» Data for review:
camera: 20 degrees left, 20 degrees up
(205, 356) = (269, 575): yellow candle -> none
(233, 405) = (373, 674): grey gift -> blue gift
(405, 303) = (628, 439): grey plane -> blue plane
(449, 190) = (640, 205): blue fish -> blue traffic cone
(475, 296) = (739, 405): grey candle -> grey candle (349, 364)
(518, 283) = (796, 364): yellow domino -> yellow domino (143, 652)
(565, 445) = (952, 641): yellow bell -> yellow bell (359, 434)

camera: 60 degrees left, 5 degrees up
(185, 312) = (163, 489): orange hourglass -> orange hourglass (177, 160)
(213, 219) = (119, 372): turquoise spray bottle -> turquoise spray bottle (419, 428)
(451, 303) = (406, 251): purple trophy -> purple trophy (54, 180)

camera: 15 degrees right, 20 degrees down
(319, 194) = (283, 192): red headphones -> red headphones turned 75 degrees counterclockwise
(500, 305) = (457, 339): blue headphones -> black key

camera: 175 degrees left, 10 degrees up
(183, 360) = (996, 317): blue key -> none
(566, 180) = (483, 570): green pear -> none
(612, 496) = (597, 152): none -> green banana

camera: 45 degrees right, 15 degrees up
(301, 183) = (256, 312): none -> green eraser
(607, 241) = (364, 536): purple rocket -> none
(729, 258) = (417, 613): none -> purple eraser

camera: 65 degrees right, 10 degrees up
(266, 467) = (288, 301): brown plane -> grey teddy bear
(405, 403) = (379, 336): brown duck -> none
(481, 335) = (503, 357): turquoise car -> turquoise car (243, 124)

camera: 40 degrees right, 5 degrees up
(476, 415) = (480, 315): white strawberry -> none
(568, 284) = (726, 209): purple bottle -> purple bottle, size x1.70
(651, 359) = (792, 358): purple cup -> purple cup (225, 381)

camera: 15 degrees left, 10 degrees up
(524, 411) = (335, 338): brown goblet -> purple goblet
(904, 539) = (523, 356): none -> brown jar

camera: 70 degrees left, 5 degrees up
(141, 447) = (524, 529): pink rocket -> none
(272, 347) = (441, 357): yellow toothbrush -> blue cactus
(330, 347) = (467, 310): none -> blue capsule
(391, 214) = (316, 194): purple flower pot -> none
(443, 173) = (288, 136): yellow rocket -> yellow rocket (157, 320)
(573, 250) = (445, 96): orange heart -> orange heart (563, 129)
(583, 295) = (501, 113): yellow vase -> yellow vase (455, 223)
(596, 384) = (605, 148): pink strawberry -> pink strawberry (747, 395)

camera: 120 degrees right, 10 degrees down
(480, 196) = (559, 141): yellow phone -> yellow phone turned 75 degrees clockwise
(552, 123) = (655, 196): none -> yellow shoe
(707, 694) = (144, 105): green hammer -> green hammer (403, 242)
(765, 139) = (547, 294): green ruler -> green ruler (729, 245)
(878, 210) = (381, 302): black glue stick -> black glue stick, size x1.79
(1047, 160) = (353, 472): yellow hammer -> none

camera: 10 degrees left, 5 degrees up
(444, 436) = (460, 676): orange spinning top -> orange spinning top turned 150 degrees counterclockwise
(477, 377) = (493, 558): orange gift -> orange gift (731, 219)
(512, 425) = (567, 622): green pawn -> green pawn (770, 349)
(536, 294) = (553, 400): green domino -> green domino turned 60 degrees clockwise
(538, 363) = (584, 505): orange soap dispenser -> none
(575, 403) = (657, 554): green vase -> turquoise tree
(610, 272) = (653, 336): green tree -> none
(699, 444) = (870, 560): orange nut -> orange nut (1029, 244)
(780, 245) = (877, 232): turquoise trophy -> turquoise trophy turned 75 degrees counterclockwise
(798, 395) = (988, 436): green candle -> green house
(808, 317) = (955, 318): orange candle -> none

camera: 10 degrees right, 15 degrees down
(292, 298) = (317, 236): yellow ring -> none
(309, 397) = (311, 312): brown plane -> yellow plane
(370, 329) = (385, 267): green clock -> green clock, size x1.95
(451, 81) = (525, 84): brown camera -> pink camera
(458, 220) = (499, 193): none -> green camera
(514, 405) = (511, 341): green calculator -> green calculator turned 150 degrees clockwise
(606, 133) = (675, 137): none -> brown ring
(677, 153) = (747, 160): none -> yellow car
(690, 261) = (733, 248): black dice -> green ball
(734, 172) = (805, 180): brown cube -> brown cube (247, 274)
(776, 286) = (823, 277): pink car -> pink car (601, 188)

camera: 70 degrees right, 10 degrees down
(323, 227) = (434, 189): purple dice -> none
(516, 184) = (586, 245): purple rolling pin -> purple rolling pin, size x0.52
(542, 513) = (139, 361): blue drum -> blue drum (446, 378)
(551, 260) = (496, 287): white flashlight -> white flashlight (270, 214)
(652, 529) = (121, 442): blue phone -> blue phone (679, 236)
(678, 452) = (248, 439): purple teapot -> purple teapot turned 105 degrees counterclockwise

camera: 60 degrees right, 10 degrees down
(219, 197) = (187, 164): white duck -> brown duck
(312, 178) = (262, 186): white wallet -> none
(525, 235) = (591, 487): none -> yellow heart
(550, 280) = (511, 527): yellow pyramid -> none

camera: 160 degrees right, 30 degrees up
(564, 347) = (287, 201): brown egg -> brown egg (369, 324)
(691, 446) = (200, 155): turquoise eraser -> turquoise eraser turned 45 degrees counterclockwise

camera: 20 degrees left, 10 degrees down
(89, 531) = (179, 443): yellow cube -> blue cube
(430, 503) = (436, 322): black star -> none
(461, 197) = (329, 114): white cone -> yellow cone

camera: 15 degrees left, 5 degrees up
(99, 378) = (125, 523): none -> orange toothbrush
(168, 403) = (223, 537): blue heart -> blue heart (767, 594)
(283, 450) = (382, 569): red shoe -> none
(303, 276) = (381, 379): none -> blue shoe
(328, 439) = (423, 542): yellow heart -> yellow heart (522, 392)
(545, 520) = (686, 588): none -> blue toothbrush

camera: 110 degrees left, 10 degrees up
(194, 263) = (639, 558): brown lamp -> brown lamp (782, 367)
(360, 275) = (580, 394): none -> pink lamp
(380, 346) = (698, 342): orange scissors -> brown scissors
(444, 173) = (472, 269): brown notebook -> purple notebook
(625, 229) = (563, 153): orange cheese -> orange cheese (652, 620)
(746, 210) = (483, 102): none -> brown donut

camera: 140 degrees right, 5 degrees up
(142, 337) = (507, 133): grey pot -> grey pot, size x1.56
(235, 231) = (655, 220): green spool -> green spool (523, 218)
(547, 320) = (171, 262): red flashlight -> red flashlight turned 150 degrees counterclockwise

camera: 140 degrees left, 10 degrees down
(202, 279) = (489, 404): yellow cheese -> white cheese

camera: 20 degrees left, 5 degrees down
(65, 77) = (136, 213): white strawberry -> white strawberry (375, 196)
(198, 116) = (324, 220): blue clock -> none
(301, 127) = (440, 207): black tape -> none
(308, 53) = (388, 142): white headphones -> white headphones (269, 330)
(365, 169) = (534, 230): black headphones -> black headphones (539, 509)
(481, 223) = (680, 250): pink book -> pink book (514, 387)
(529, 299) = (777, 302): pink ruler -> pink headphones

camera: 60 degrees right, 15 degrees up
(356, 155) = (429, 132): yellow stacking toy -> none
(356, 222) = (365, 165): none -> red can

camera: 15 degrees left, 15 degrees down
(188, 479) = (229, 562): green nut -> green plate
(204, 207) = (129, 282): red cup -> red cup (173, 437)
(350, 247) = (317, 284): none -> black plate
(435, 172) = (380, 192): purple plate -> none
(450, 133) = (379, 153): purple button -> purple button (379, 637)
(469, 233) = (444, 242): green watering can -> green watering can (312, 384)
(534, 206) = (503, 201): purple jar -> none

» Exercise:
Go through the listing above and write out exactly the lines starting with the one holding "(765, 139) = (547, 294): green" and running through the one holding "(312, 178) = (262, 186): white wallet -> none", ends included, and no others.

» Response area:
(765, 139) = (547, 294): green ruler -> green ruler (729, 245)
(878, 210) = (381, 302): black glue stick -> black glue stick, size x1.79
(1047, 160) = (353, 472): yellow hammer -> none

camera: 10 degrees left, 5 degrees up
(444, 436) = (460, 676): orange spinning top -> orange spinning top turned 150 degrees counterclockwise
(477, 377) = (493, 558): orange gift -> orange gift (731, 219)
(512, 425) = (567, 622): green pawn -> green pawn (770, 349)
(536, 294) = (553, 400): green domino -> green domino turned 60 degrees clockwise
(538, 363) = (584, 505): orange soap dispenser -> none
(575, 403) = (657, 554): green vase -> turquoise tree
(610, 272) = (653, 336): green tree -> none
(699, 444) = (870, 560): orange nut -> orange nut (1029, 244)
(780, 245) = (877, 232): turquoise trophy -> turquoise trophy turned 75 degrees counterclockwise
(798, 395) = (988, 436): green candle -> green house
(808, 317) = (955, 318): orange candle -> none

camera: 10 degrees right, 15 degrees down
(292, 298) = (317, 236): yellow ring -> none
(309, 397) = (311, 312): brown plane -> yellow plane
(370, 329) = (385, 267): green clock -> green clock, size x1.95
(451, 81) = (525, 84): brown camera -> pink camera
(458, 220) = (499, 193): none -> green camera
(514, 405) = (511, 341): green calculator -> green calculator turned 150 degrees clockwise
(606, 133) = (675, 137): none -> brown ring
(677, 153) = (747, 160): none -> yellow car
(690, 261) = (733, 248): black dice -> green ball
(734, 172) = (805, 180): brown cube -> brown cube (247, 274)
(776, 286) = (823, 277): pink car -> pink car (601, 188)

camera: 70 degrees right, 10 degrees down
(323, 227) = (434, 189): purple dice -> none
(516, 184) = (586, 245): purple rolling pin -> purple rolling pin, size x0.52
(542, 513) = (139, 361): blue drum -> blue drum (446, 378)
(551, 260) = (496, 287): white flashlight -> white flashlight (270, 214)
(652, 529) = (121, 442): blue phone -> blue phone (679, 236)
(678, 452) = (248, 439): purple teapot -> purple teapot turned 105 degrees counterclockwise

camera: 60 degrees right, 10 degrees down
(219, 197) = (187, 164): white duck -> brown duck
(312, 178) = (262, 186): white wallet -> none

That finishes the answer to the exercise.